::: MATERIAL SUPPLIED
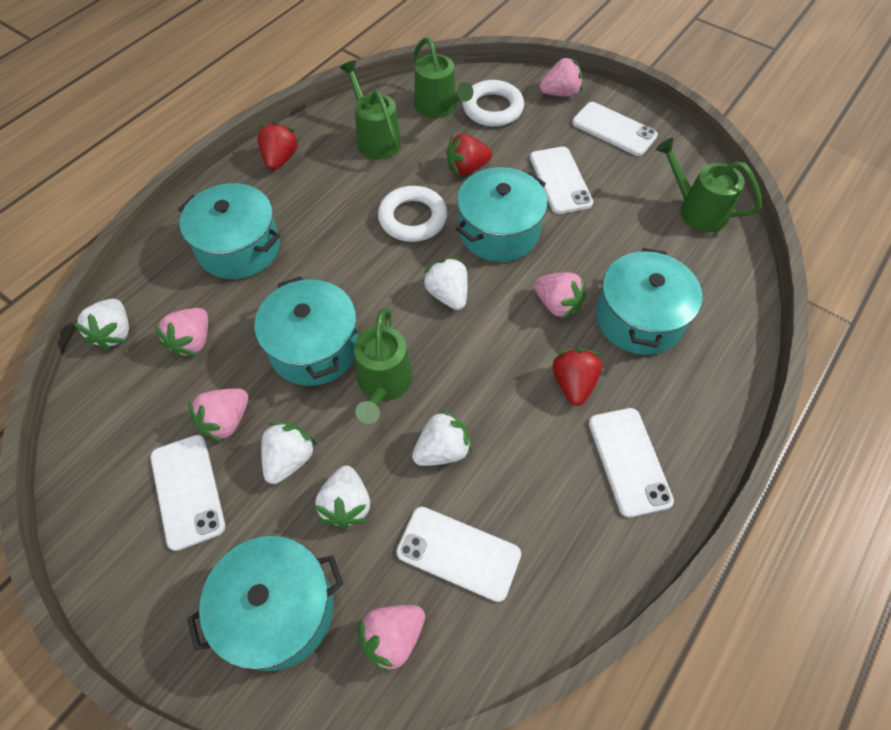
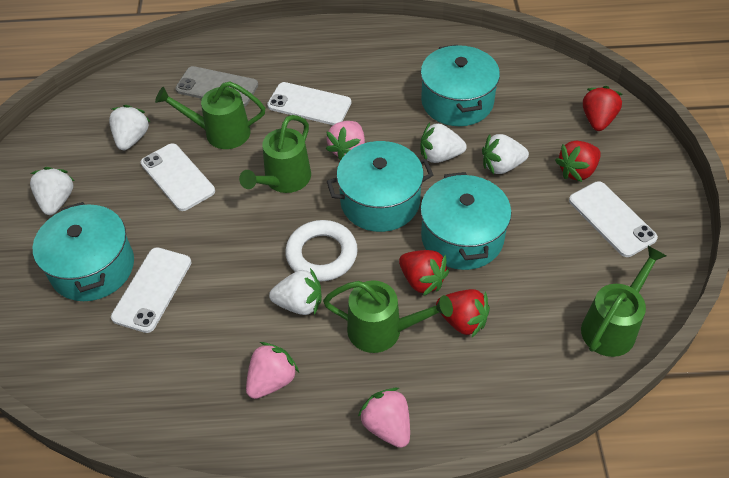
grey phone: 0 -> 1
pink strawberry: 5 -> 3
red strawberry: 3 -> 4
turquoise pot: 5 -> 4
white phone: 5 -> 4
white ring: 2 -> 1

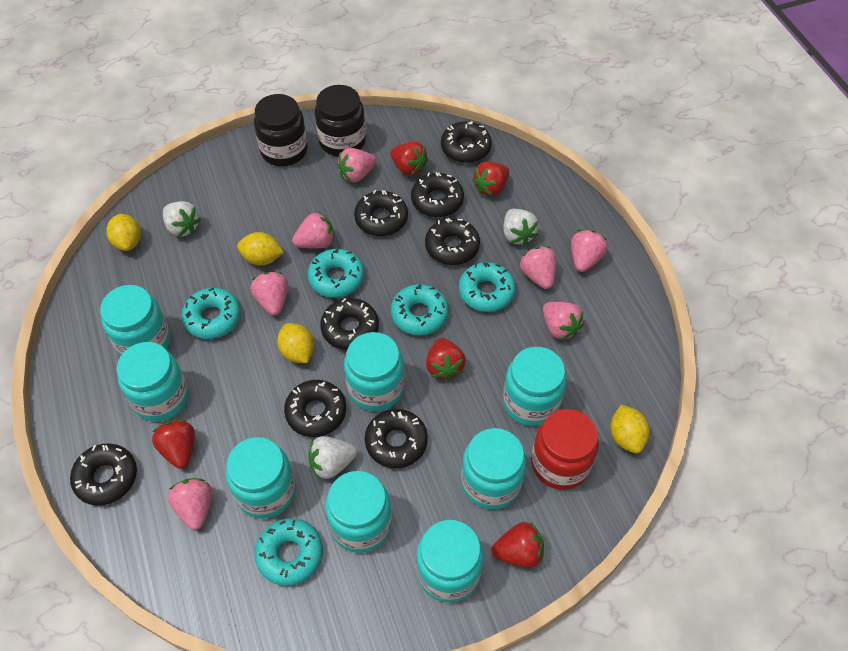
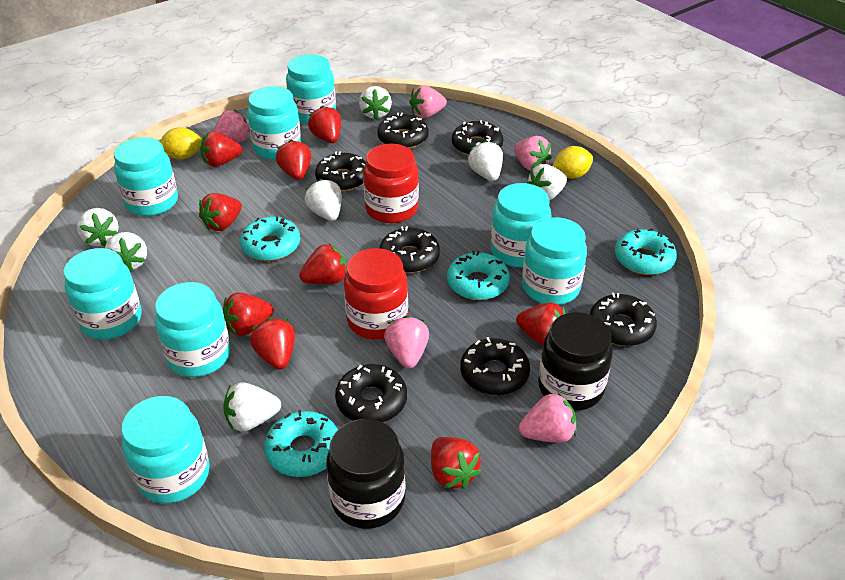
black donut: 8 -> 7
pink strawberry: 7 -> 5
red jar: 1 -> 2
red strawberry: 5 -> 9
turquoise donut: 5 -> 4
white strawberry: 3 -> 7
yellow lemon: 4 -> 2

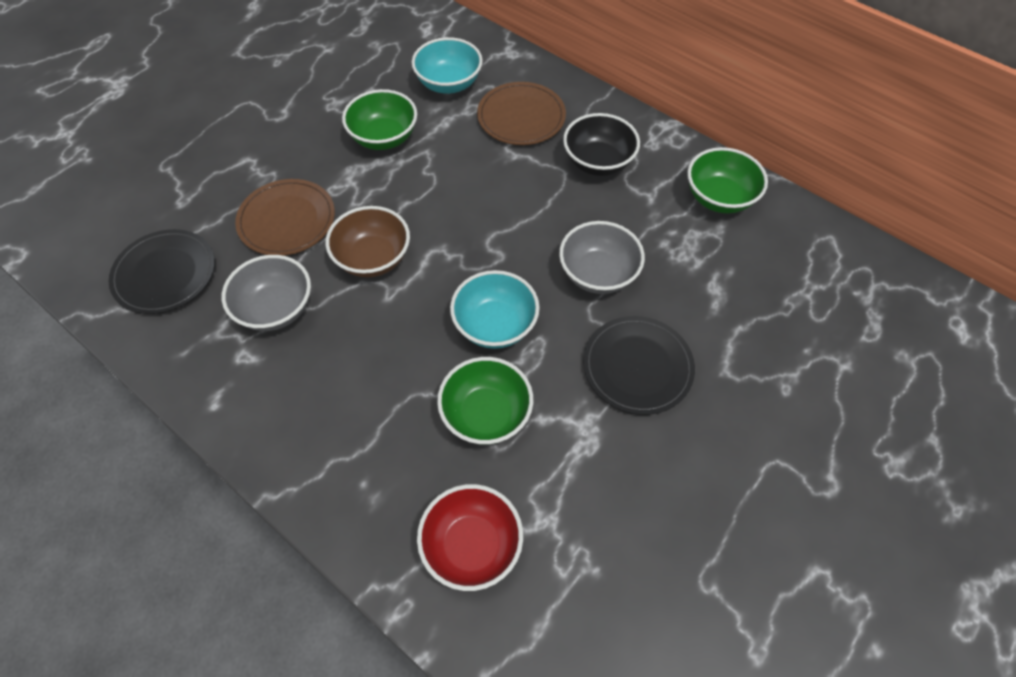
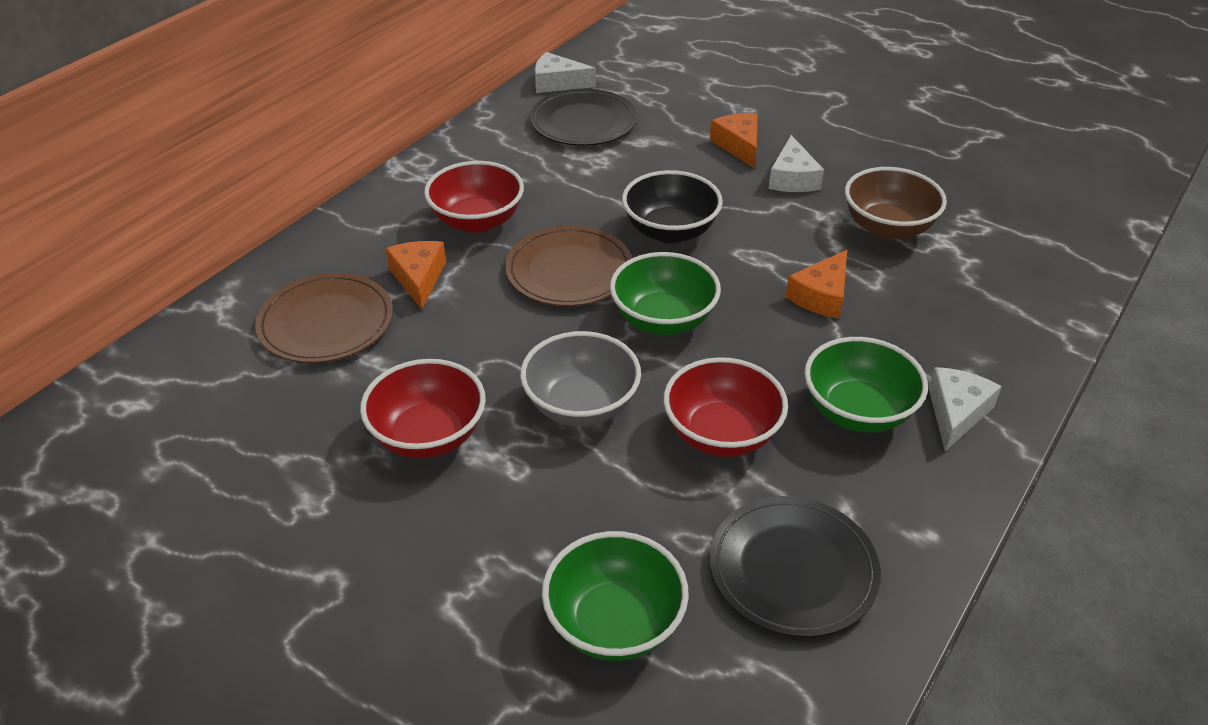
grey bowl: 2 -> 1
orange cheese: 0 -> 3
red bowl: 1 -> 3
turquoise bowl: 2 -> 0
white cheese: 0 -> 3

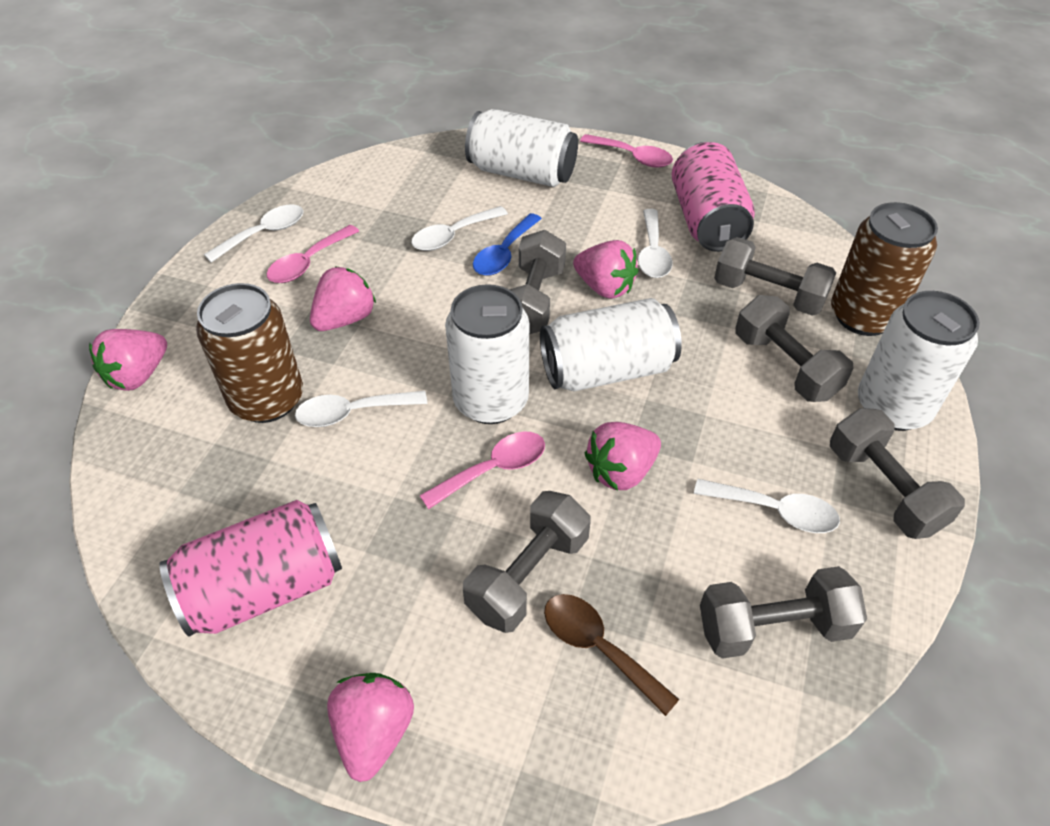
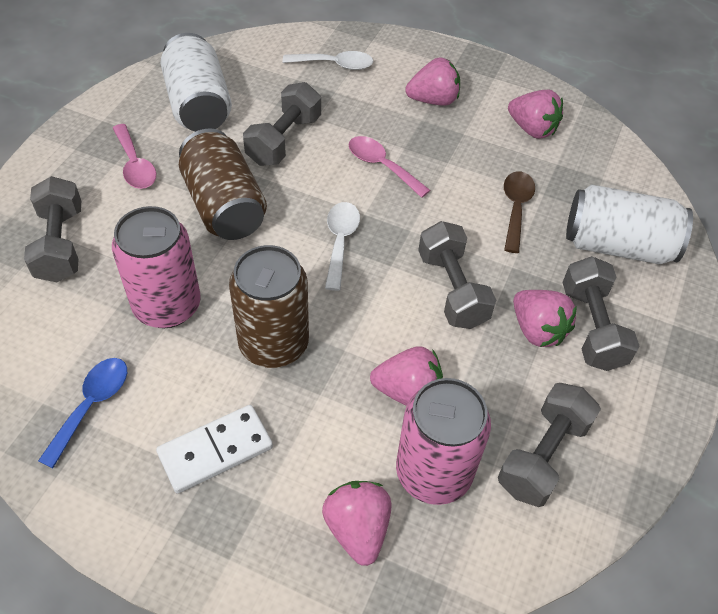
grey dumbbell: 6 -> 5
pink spoon: 3 -> 2
white can: 4 -> 2
white domino: 0 -> 1
white spoon: 5 -> 2

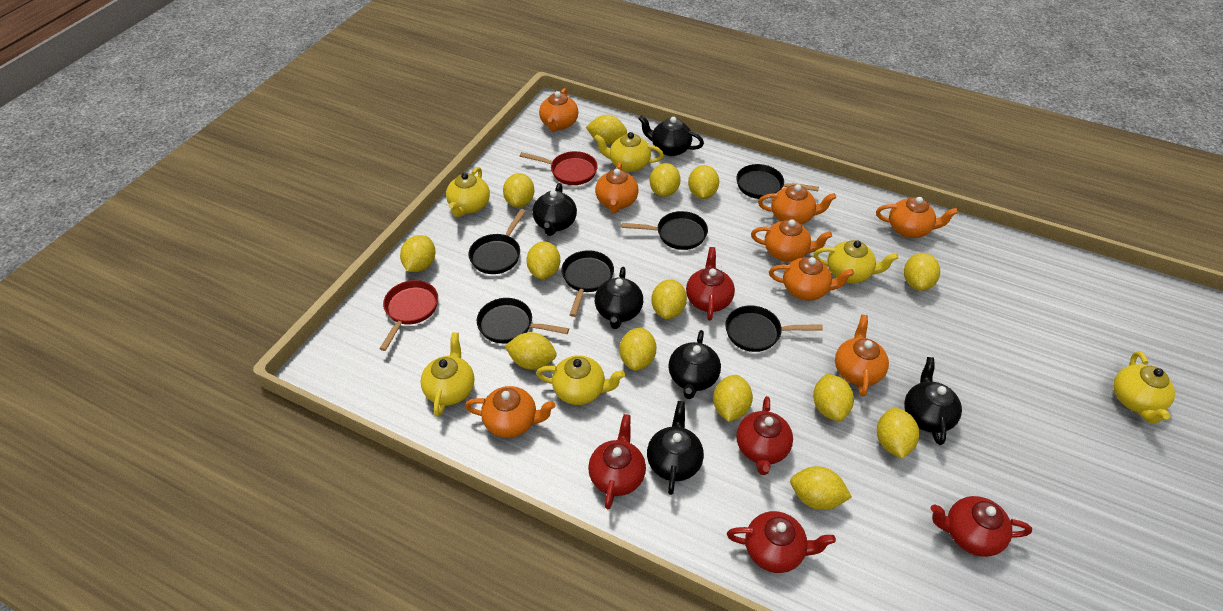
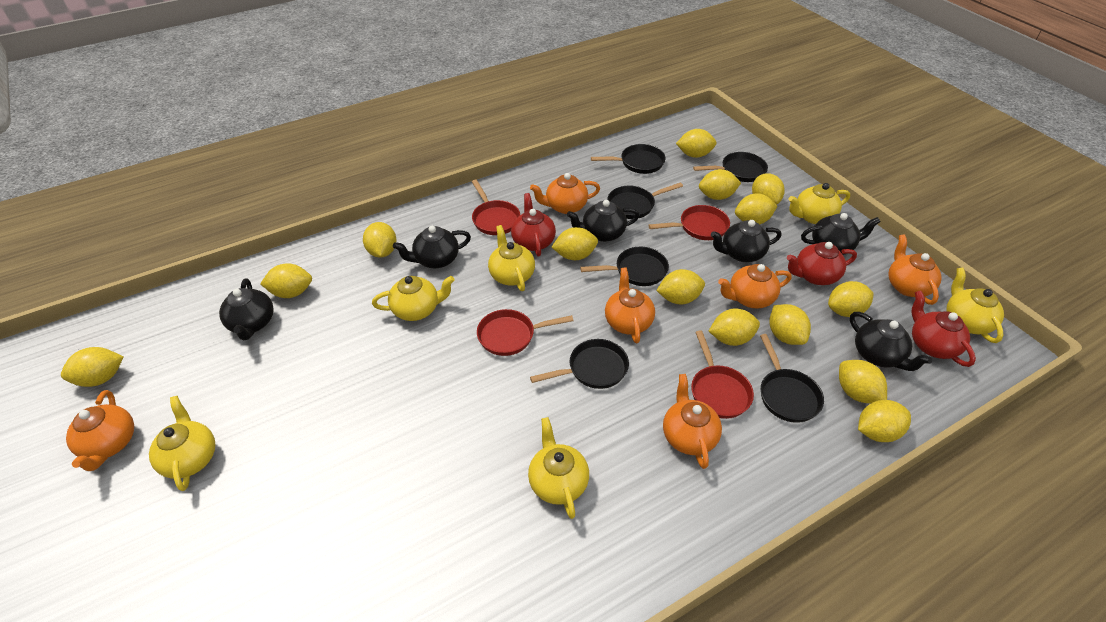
orange teapot: 8 -> 6
red pan: 2 -> 4
red teapot: 5 -> 3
::::::
EXERCISE AIM:
Give again, word for word, the line that contains "white spoon: 5 -> 2" and every line after it through the end of the entries; omit the pictures.

WRITTEN ANSWER:
white spoon: 5 -> 2

orange teapot: 8 -> 6
red pan: 2 -> 4
red teapot: 5 -> 3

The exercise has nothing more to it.